*EXERCISE REQUIREMENTS:* Before you reproduce the entries that follow, strip out any image they contain and keep the rest exact.
##### MATERIAL PROVIDED
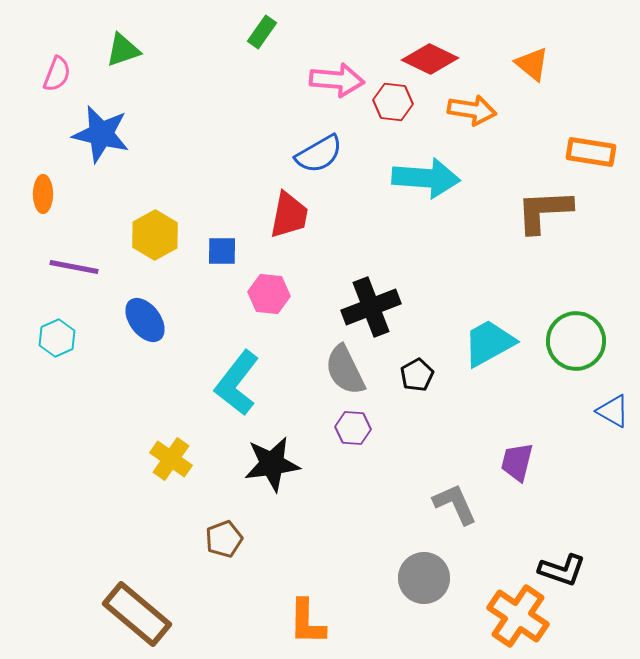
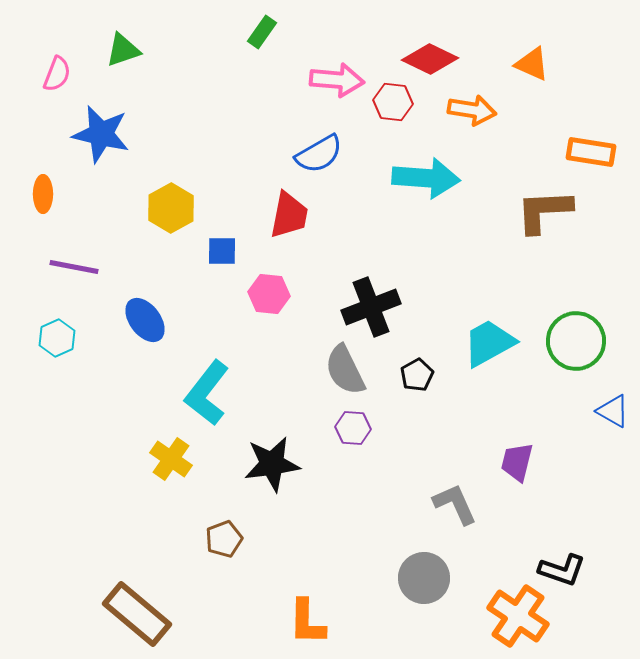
orange triangle: rotated 15 degrees counterclockwise
yellow hexagon: moved 16 px right, 27 px up
cyan L-shape: moved 30 px left, 10 px down
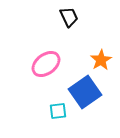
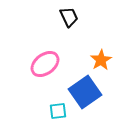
pink ellipse: moved 1 px left
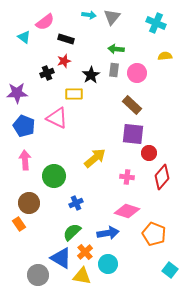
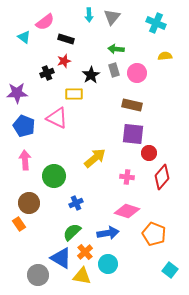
cyan arrow: rotated 80 degrees clockwise
gray rectangle: rotated 24 degrees counterclockwise
brown rectangle: rotated 30 degrees counterclockwise
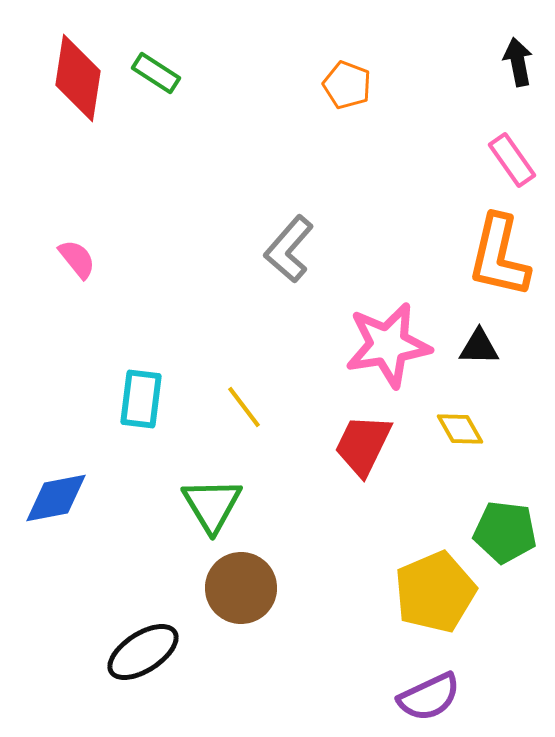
##########
*RESULT BELOW:*
orange triangle: rotated 15 degrees counterclockwise
yellow hexagon: moved 16 px right, 27 px up
cyan L-shape: moved 30 px left, 10 px down
pink ellipse: moved 1 px left
cyan arrow: rotated 80 degrees clockwise
gray rectangle: rotated 24 degrees counterclockwise
brown rectangle: rotated 30 degrees counterclockwise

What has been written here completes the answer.